[ENTRIES SHOWN]
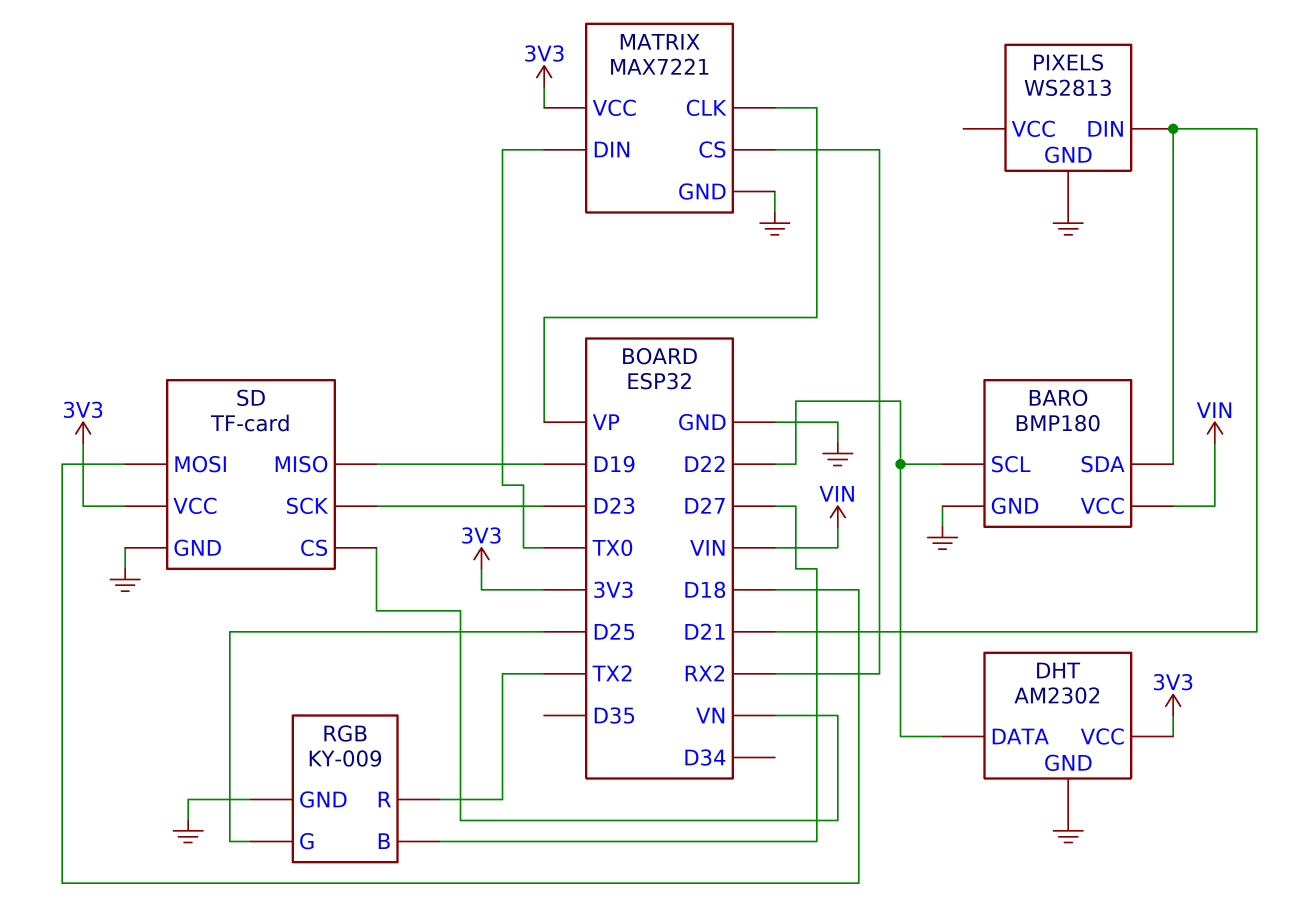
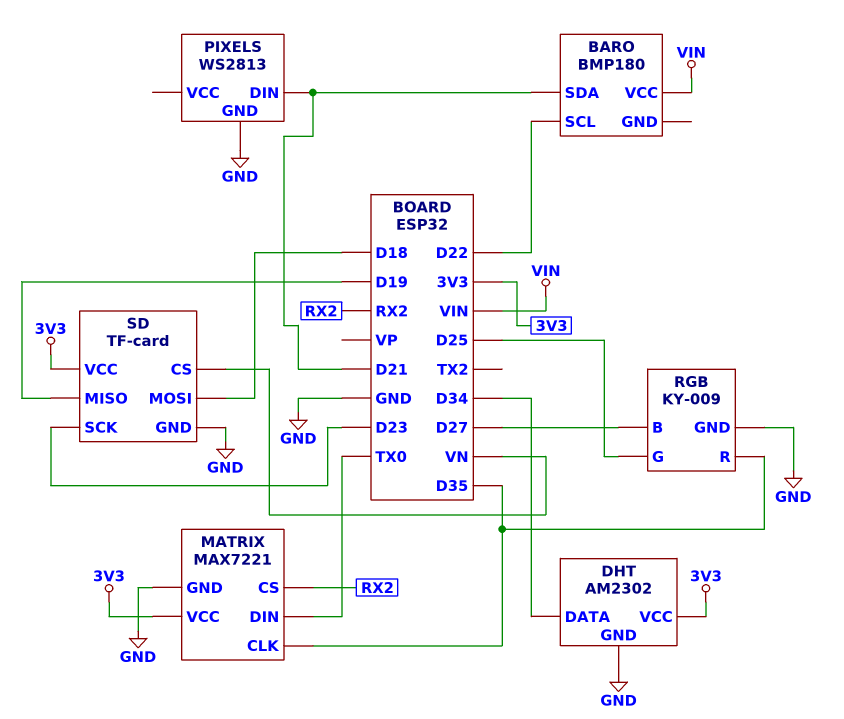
BARO pin GND: GND -> none
DHT pin DATA: D22 -> D34
MATRIX pin CLK: VP -> D35
RGB pin R: TX2 -> D35

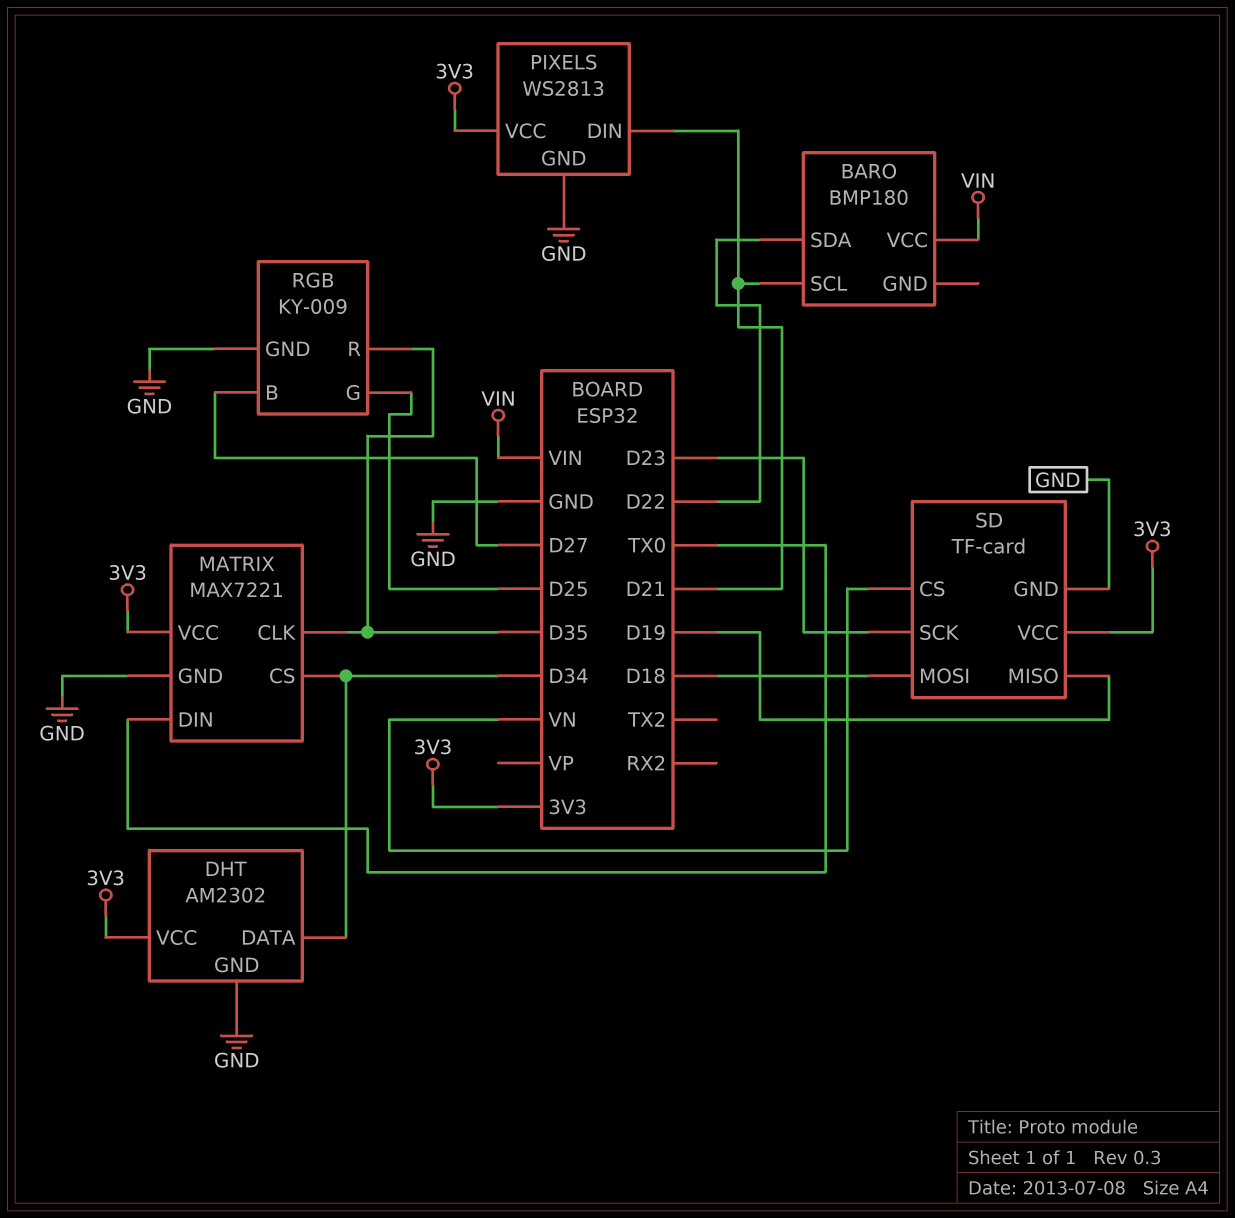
BARO pin SCL: D22 -> D21
BARO pin SDA: D21 -> D22
MATRIX pin CS: RX2 -> D34
PIXELS pin VCC: none -> 3V3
[/ENTRIES SHOWN]
- [TASK DIRECTIONS]
Return every line in the listing that contains the word "MATRIX".

- [SOLVED EXERCISE]
MATRIX pin CLK: VP -> D35
MATRIX pin CS: RX2 -> D34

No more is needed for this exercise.